Object matching data

--- START ---

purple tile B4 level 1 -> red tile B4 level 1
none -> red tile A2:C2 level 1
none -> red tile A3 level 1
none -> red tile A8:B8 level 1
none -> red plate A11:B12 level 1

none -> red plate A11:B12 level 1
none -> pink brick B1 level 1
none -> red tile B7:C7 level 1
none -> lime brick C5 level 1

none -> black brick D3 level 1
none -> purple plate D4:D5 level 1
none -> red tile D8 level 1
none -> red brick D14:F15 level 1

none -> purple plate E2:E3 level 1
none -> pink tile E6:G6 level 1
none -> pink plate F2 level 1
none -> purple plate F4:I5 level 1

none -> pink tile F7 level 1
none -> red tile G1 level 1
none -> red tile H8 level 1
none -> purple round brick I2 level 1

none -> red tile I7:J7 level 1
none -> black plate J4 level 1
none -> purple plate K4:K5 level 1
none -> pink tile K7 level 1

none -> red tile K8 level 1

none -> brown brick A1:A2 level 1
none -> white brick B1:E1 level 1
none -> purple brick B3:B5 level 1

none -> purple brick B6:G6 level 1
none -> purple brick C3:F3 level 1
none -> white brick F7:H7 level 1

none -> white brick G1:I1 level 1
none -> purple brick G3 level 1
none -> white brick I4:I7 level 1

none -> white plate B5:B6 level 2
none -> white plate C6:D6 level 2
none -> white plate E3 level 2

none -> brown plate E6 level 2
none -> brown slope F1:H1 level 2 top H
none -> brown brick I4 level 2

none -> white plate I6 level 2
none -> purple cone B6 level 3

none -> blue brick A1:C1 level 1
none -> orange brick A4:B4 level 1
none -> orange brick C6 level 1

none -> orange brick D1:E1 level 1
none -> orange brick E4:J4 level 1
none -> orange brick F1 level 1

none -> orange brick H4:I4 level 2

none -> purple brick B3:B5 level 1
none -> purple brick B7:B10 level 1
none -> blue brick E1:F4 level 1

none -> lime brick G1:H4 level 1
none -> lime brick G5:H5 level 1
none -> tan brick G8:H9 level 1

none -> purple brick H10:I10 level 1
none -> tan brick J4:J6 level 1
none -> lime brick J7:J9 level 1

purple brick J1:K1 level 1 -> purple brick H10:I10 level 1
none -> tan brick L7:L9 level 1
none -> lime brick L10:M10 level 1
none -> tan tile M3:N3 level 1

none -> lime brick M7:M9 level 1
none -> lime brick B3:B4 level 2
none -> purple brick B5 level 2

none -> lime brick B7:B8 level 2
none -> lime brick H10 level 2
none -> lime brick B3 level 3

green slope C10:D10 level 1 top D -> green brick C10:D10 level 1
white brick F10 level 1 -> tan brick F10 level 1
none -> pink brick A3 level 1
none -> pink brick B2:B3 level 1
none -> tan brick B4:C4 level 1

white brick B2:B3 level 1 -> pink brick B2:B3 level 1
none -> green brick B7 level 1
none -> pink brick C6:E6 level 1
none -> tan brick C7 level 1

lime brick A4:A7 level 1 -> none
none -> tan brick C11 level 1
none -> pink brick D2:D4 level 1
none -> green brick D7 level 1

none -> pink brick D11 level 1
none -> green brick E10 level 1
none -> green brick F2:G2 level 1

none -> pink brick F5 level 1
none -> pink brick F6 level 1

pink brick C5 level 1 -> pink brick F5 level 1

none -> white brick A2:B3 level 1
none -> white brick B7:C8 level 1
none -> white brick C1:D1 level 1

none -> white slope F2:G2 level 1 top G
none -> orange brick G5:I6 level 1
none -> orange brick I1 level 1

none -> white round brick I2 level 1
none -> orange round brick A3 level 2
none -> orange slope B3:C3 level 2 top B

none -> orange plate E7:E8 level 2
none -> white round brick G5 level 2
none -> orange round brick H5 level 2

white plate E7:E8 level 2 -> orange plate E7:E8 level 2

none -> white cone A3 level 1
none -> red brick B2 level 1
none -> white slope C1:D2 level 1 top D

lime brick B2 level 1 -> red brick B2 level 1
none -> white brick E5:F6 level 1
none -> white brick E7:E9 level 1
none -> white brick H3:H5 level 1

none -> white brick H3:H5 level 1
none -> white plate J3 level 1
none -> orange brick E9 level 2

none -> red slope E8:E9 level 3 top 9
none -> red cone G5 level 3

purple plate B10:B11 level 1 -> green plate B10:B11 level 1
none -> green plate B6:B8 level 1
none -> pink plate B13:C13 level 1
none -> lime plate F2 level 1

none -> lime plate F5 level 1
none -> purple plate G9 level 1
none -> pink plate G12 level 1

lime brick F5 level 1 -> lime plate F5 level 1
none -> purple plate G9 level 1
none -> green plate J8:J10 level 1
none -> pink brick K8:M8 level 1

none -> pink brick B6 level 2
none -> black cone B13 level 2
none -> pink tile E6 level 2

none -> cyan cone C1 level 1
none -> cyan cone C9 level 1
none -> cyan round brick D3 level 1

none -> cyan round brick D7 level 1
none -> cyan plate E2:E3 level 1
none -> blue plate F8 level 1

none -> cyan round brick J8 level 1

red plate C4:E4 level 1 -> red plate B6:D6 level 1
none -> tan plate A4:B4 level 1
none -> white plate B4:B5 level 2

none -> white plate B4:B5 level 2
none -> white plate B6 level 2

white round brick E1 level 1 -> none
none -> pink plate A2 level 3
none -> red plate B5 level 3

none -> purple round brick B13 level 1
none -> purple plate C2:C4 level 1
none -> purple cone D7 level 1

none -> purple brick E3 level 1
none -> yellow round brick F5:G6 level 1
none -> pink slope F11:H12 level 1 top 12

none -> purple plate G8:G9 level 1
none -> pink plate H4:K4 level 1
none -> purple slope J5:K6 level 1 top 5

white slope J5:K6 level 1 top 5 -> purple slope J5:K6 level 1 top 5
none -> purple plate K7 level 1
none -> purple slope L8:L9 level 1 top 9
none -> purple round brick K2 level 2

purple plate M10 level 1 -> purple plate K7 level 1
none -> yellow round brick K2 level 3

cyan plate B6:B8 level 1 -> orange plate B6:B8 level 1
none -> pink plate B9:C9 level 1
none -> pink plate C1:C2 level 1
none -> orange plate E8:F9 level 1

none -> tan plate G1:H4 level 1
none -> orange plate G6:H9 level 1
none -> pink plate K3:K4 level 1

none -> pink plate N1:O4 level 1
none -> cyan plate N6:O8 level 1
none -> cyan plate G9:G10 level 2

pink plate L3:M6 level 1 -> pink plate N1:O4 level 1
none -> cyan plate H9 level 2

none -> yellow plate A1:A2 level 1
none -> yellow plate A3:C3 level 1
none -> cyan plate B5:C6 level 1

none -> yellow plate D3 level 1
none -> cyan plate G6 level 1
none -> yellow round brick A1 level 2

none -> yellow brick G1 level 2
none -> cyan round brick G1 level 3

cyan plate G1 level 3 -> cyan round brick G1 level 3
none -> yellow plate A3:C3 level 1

--- END ---

• _REQUIRED WORK_
Every line of the records above where the string "slope" is found should be copied.

• _SOLVED PROBLEM_
none -> brown slope F1:H1 level 2 top H
green slope C10:D10 level 1 top D -> green brick C10:D10 level 1
none -> white slope F2:G2 level 1 top G
none -> orange slope B3:C3 level 2 top B
none -> white slope C1:D2 level 1 top D
none -> red slope E8:E9 level 3 top 9
none -> pink slope F11:H12 level 1 top 12
none -> purple slope J5:K6 level 1 top 5
white slope J5:K6 level 1 top 5 -> purple slope J5:K6 level 1 top 5
none -> purple slope L8:L9 level 1 top 9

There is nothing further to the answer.